YOUR OBJECTIVE. Show each line of the material below that contains the string "treble".

ENTRIES.

'''

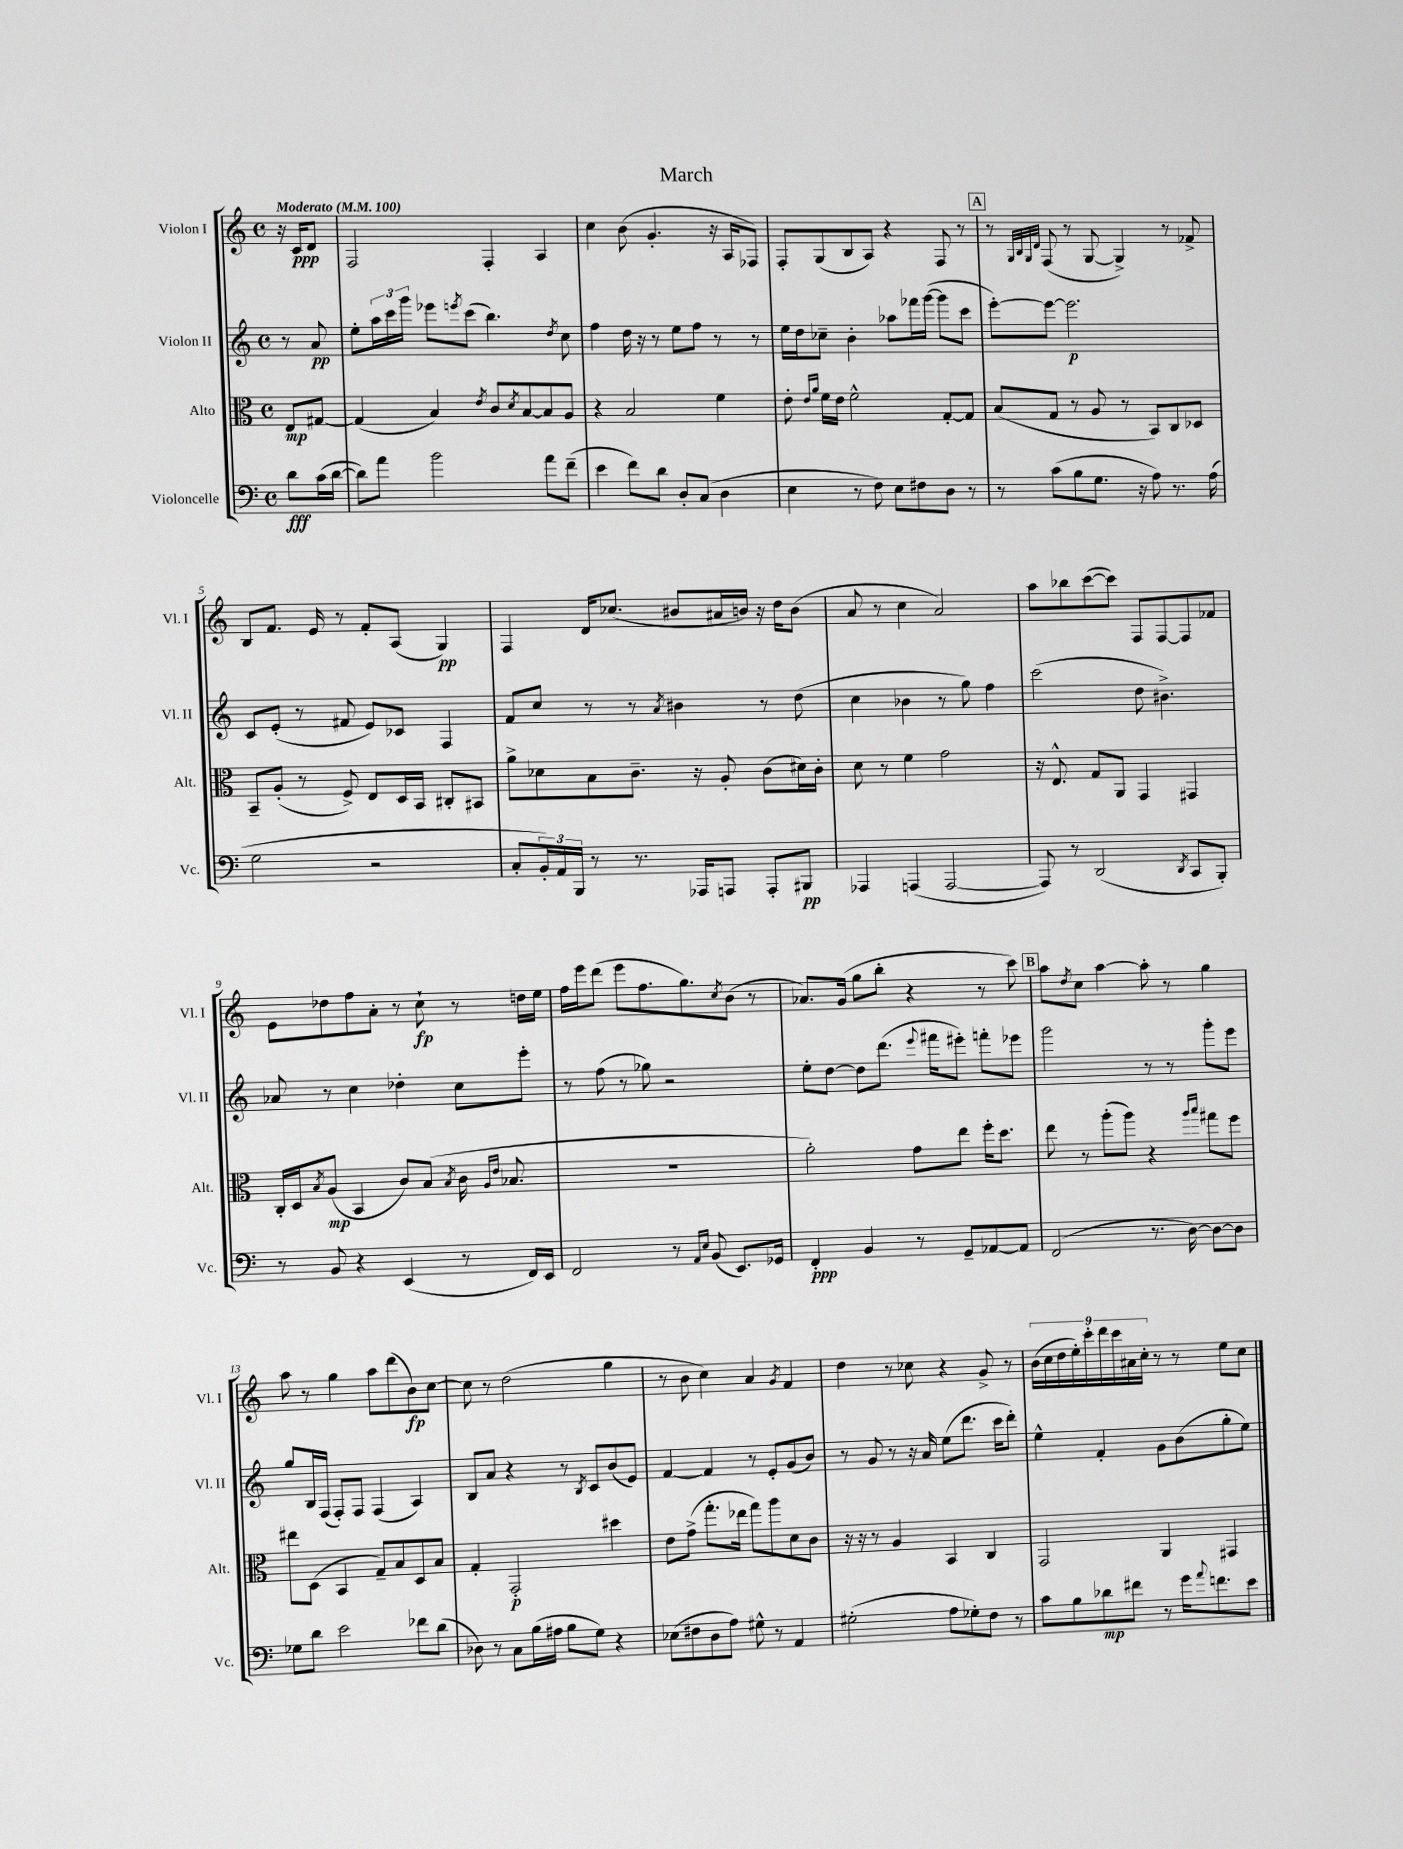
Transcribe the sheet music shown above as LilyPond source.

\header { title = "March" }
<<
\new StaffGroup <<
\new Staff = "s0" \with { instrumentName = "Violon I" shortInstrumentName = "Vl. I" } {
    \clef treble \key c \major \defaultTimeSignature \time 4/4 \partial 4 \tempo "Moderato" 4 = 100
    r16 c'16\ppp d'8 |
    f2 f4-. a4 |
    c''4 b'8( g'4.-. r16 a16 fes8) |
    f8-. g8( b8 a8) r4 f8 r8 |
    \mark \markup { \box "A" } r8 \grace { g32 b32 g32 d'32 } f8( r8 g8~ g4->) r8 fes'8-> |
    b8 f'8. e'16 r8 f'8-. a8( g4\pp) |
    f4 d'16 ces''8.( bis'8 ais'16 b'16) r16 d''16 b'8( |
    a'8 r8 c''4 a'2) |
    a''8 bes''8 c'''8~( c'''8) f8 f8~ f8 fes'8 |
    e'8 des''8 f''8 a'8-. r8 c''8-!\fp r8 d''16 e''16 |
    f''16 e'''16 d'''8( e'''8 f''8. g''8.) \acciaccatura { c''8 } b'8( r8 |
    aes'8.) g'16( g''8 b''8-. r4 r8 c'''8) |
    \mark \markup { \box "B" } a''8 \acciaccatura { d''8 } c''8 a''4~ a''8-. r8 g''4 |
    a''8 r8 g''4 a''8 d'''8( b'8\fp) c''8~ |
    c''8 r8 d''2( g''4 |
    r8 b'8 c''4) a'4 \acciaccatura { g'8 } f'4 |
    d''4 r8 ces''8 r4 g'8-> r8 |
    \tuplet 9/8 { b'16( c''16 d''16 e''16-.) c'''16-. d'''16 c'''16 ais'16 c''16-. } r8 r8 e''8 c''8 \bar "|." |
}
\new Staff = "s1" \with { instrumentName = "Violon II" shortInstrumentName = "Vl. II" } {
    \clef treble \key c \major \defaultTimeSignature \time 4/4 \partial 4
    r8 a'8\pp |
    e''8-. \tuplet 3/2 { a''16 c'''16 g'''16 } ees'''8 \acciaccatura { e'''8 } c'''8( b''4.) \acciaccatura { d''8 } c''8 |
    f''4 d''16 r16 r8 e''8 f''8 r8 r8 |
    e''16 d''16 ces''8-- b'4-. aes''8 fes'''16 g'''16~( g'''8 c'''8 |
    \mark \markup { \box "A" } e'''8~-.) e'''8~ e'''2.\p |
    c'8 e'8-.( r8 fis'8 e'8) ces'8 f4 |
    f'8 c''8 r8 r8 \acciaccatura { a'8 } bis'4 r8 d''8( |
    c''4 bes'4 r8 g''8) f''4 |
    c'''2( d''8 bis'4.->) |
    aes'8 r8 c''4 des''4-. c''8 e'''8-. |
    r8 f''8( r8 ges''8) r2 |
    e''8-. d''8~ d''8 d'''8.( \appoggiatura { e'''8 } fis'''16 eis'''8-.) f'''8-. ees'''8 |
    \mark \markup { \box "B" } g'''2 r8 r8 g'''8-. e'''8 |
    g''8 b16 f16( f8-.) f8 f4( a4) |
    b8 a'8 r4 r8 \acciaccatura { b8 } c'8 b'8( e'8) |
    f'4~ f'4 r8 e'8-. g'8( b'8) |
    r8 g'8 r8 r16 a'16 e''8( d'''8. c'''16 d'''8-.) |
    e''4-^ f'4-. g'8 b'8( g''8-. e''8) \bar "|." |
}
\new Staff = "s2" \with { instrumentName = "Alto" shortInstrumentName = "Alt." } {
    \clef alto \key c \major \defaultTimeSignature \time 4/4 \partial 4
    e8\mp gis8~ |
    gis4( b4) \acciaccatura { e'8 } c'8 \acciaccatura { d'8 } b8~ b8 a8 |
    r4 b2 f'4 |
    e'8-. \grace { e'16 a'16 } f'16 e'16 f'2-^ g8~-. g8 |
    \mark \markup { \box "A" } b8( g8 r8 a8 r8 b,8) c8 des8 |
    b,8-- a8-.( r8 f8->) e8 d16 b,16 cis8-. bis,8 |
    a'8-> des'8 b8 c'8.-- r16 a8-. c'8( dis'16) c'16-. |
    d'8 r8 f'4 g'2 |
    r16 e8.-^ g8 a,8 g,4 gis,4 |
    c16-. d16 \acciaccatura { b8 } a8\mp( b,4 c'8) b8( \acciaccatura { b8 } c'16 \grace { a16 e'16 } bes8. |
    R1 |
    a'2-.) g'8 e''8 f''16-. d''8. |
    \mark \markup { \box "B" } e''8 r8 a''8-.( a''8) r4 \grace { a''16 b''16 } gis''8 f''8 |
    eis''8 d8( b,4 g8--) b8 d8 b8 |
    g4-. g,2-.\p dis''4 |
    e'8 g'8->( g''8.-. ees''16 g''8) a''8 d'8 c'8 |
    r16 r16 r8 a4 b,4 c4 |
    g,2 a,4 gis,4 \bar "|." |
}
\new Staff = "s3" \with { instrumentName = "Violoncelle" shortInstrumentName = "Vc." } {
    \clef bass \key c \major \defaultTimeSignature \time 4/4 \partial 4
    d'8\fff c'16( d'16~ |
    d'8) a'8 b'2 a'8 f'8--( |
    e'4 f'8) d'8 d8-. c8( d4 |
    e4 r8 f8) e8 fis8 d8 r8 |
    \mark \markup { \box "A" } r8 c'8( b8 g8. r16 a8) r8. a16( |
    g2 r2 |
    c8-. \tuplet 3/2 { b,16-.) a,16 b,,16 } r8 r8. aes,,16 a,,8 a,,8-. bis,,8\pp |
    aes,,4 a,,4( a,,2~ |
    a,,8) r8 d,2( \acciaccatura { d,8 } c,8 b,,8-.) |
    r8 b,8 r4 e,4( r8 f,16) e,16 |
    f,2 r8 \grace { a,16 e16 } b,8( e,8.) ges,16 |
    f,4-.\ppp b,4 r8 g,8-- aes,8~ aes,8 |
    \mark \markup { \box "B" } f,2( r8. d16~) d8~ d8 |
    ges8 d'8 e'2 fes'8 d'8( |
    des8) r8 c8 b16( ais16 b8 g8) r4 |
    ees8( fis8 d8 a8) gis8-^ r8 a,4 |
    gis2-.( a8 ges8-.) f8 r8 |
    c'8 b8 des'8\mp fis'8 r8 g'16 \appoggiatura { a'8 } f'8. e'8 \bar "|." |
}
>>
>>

'''
'''

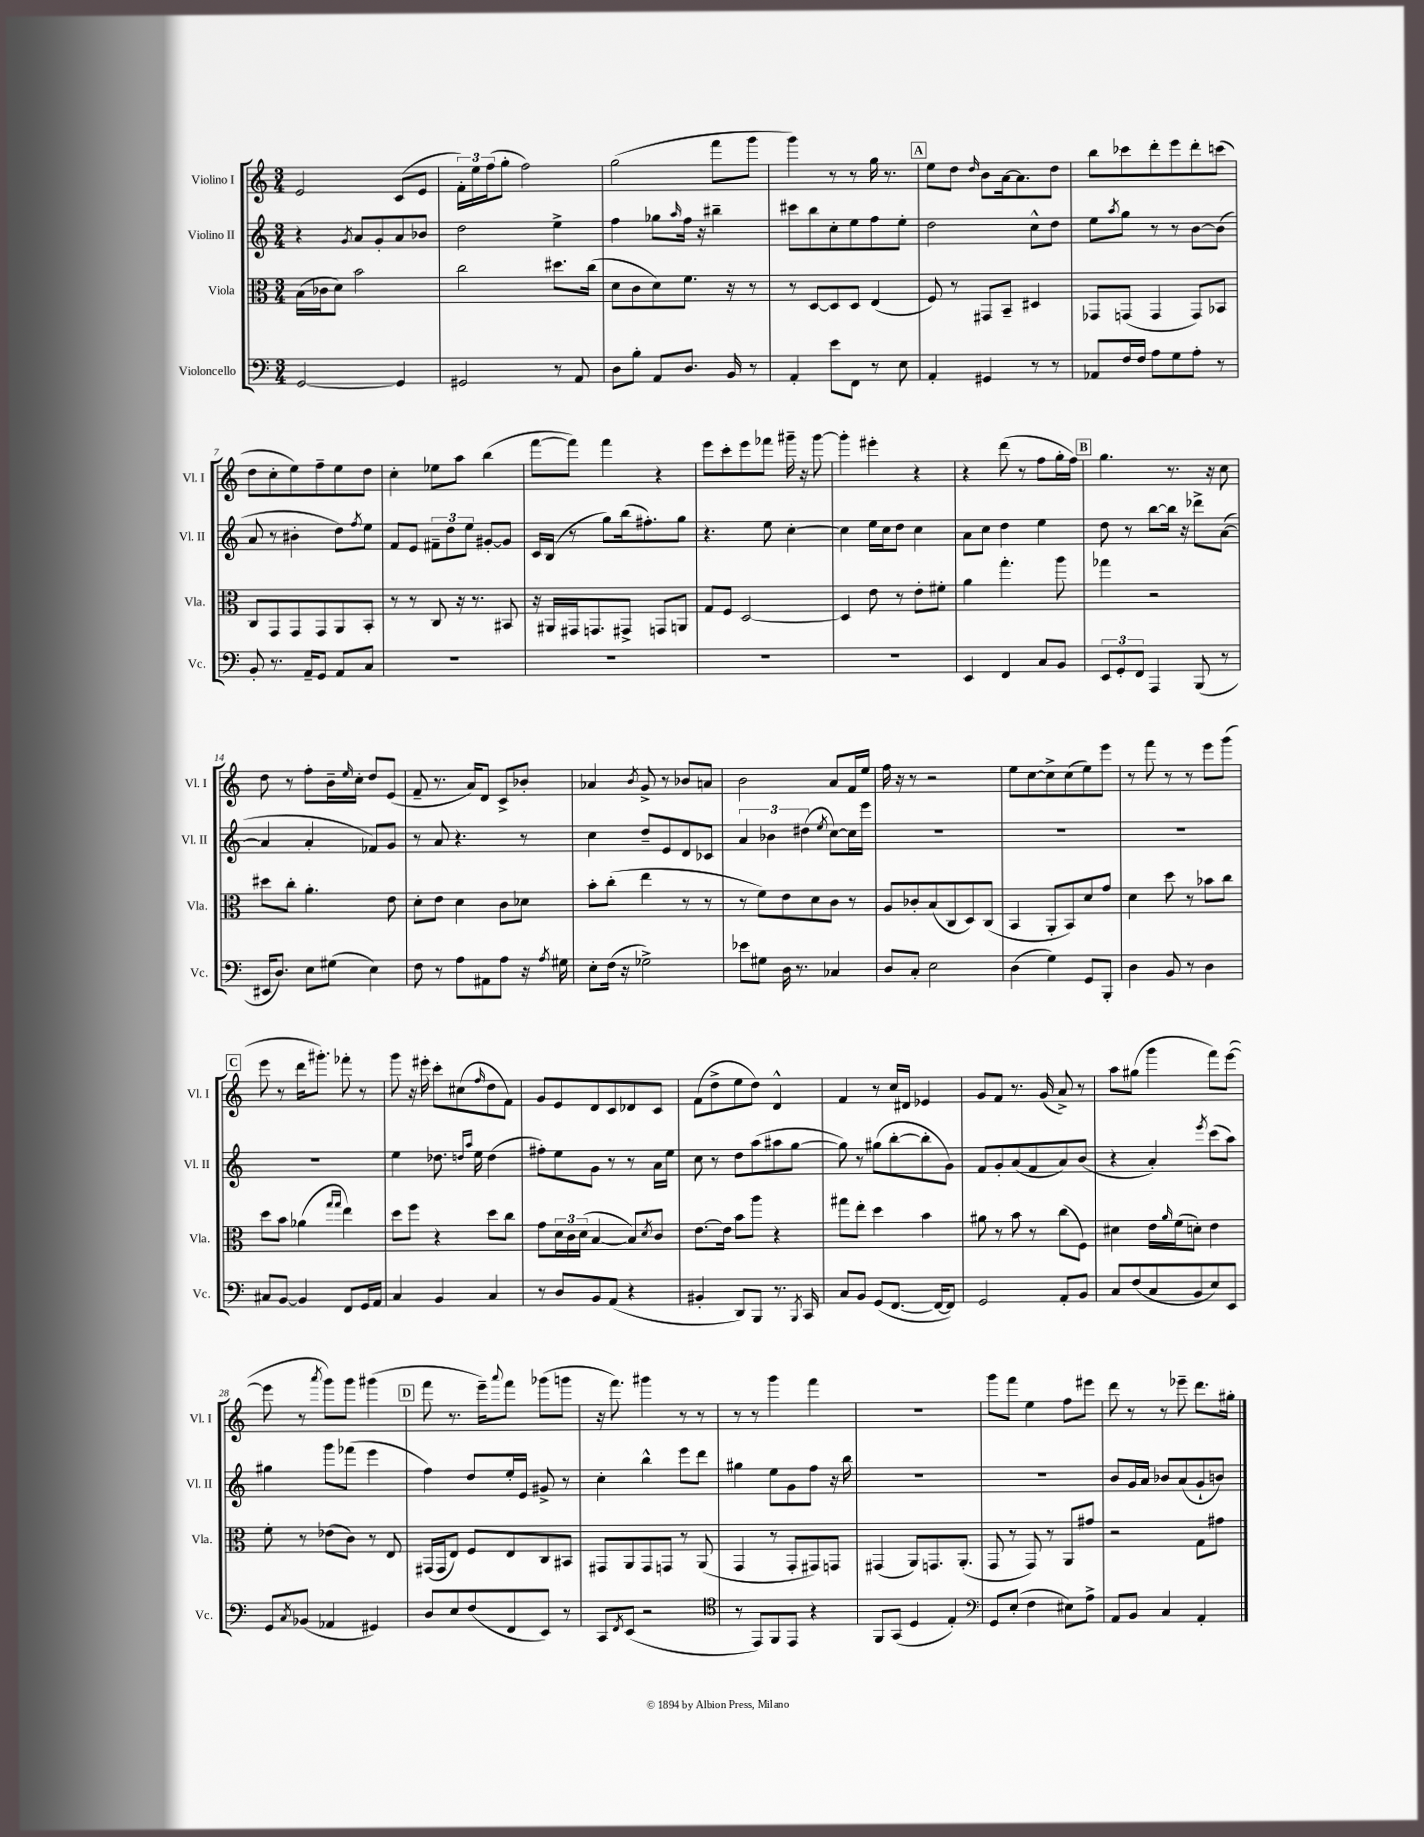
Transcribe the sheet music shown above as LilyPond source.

'''

SOLUTION TO THE EXERCISE.
    \clef treble \key c \major \defaultTimeSignature \time 4/4 \partial 4 \tempo "Moderato" 4 = 100
    \clef treble \key c \major \defaultTimeSignature \time 4/4 \partial 4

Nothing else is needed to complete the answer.